** Opening INPUT FOR THIS TASK block **

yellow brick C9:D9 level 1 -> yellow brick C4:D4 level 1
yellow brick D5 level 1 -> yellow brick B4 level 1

** Closing INPUT FOR THIS TASK block **
** Opening INPUT FOR THIS TASK block **

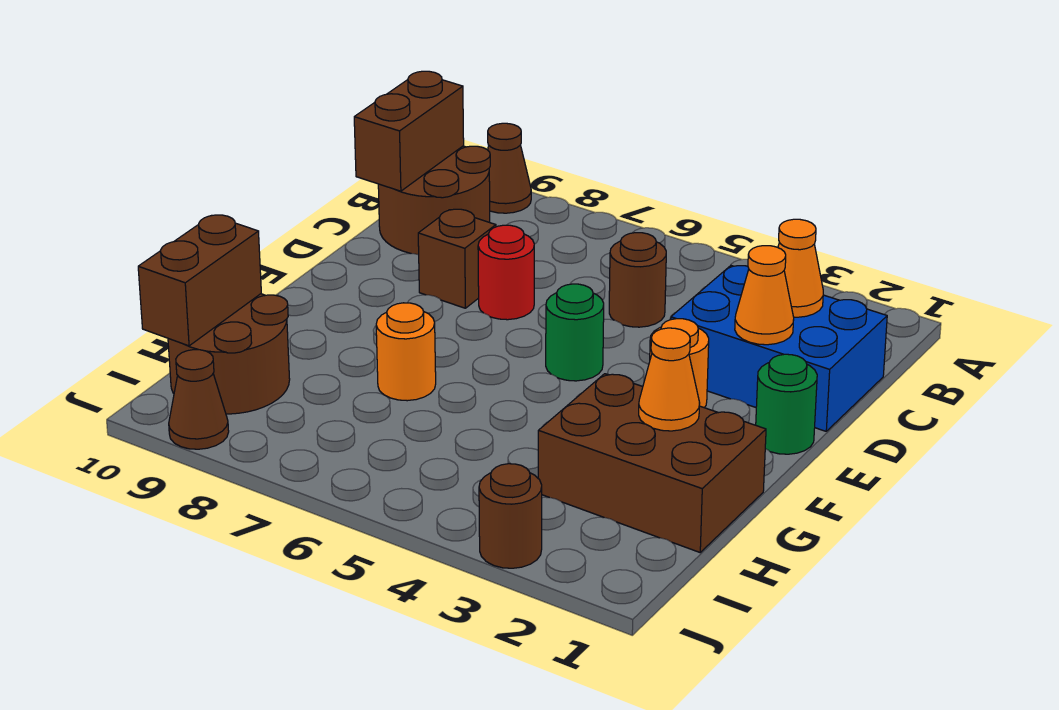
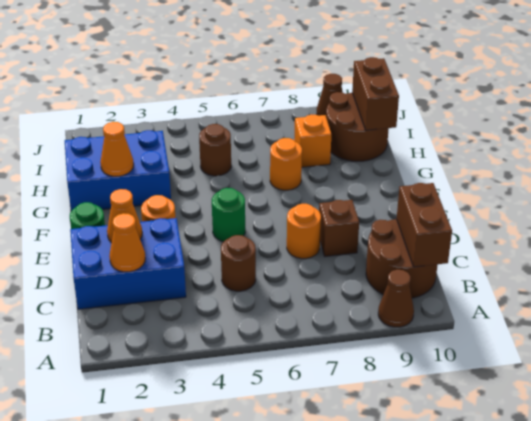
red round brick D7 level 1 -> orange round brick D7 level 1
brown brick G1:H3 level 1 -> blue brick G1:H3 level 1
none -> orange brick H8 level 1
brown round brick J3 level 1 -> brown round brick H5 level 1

** Closing INPUT FOR THIS TASK block **

Go through the listing above, and whenever a line holds the word "round", copy it.

red round brick D7 level 1 -> orange round brick D7 level 1
brown round brick J3 level 1 -> brown round brick H5 level 1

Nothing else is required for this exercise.